YOUR TASK: Each record must be copied in full and unchanged; any image it holds is excluded.

DATA FOR THIS TASK:
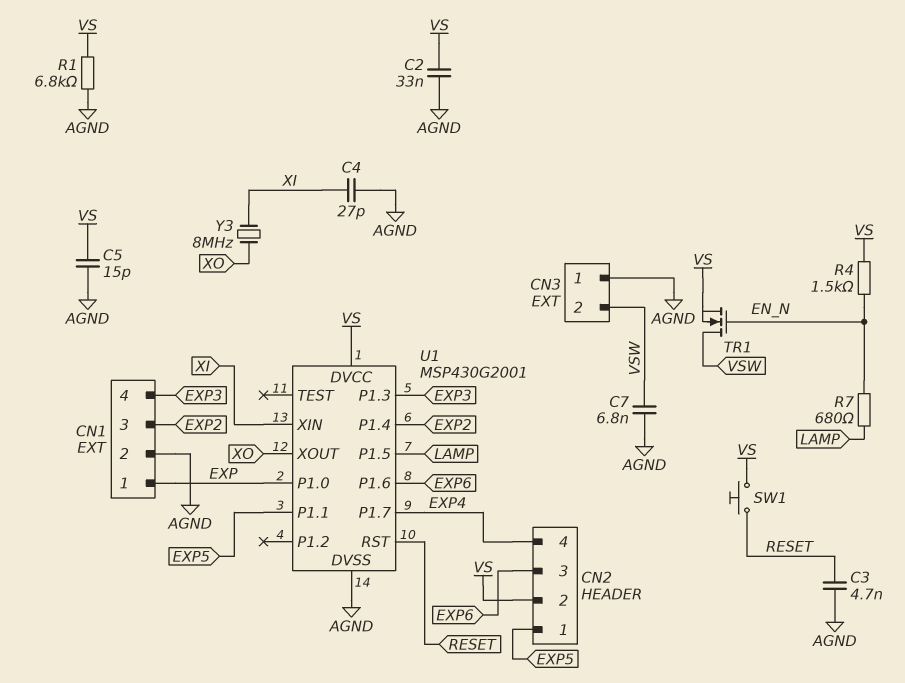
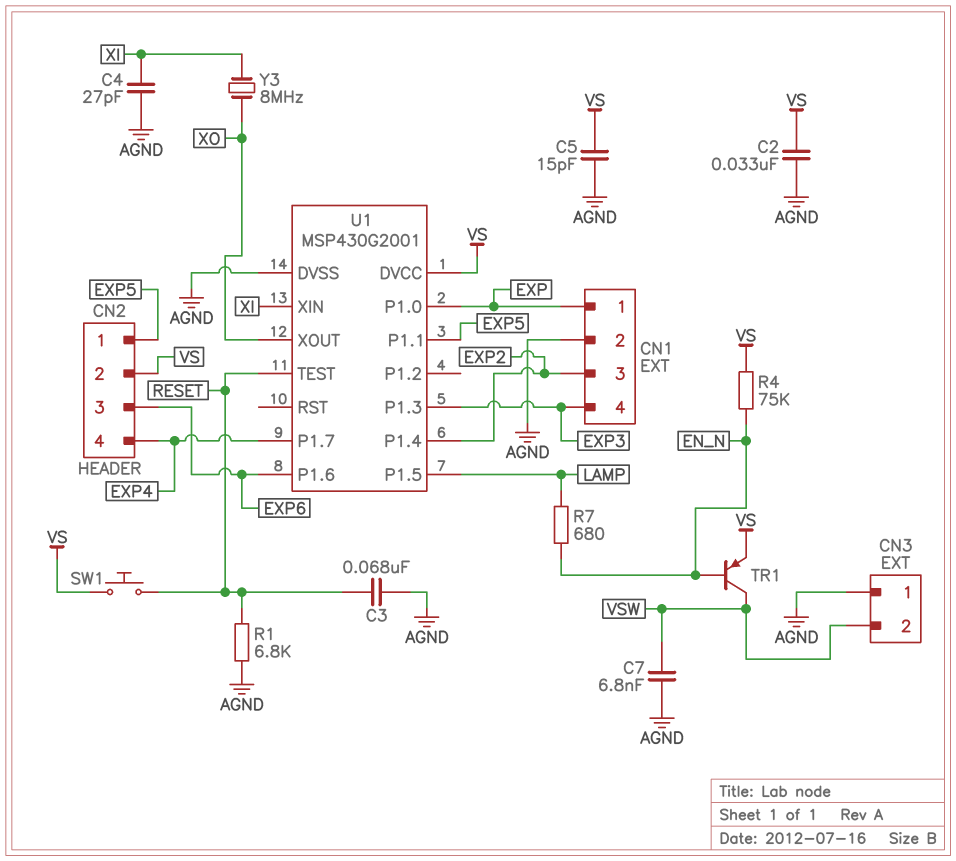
C3: 4.7nF (AGND, RESET) -> 68nF (AGND, RESET)
R1: 6.8k (AGND, VS) -> 6.8k (AGND, RESET)
R4: 1.5k (EN_N, VS) -> 75k (EN_N, VS)
TR1: NMOS (G EN_N, D VSW, S VS) -> PNP (B EN_N, C VSW, E VS)
U1 pin RST: RESET -> none
U1 pin TEST: none -> RESET

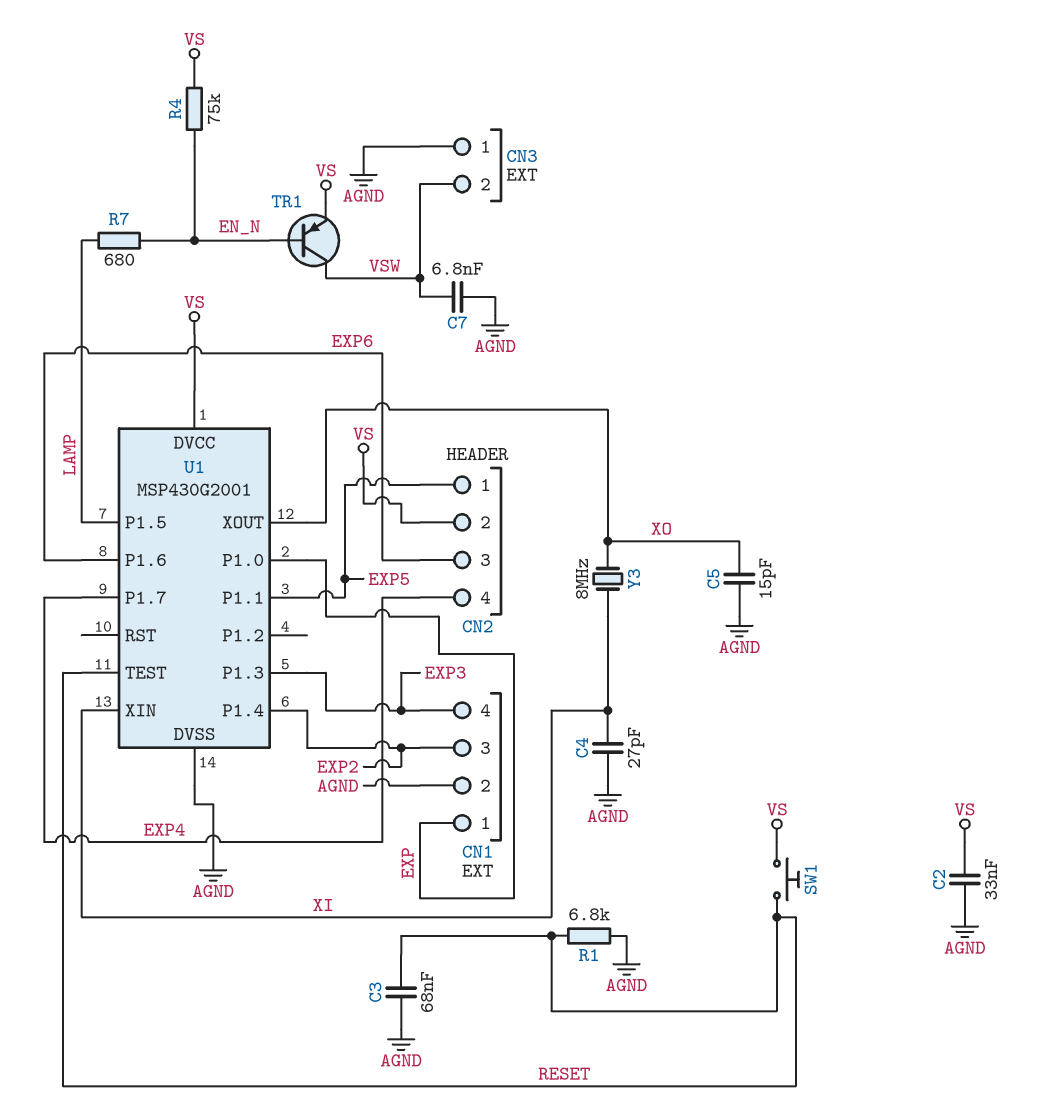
C5: 15pF (AGND, VS) -> 15pF (AGND, XO)

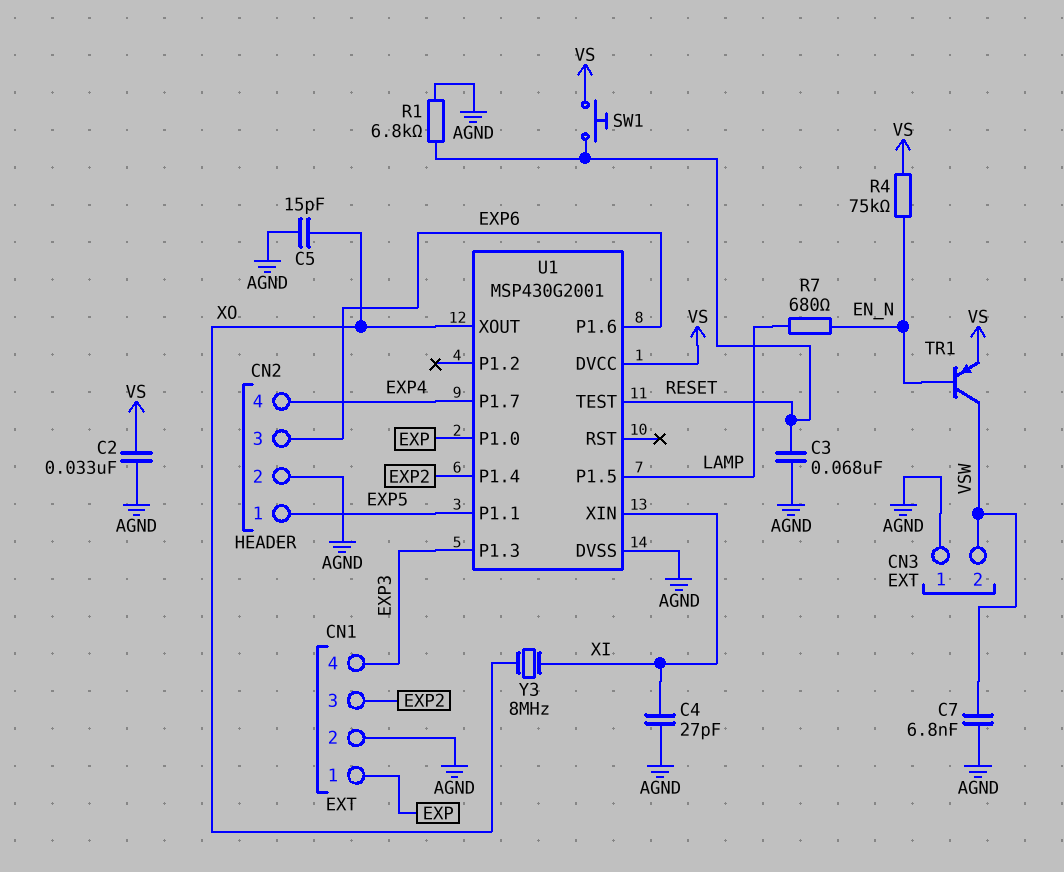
CN2 pin 2: VS -> AGND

ANSWER TO THE PROBLEM:
C3: 4.7nF (AGND, RESET) -> 68nF (AGND, RESET)
R1: 6.8k (AGND, VS) -> 6.8k (AGND, RESET)
R4: 1.5k (EN_N, VS) -> 75k (EN_N, VS)
TR1: NMOS (G EN_N, D VSW, S VS) -> PNP (B EN_N, C VSW, E VS)
U1 pin RST: RESET -> none
U1 pin TEST: none -> RESET

C5: 15pF (AGND, VS) -> 15pF (AGND, XO)

CN2 pin 2: VS -> AGND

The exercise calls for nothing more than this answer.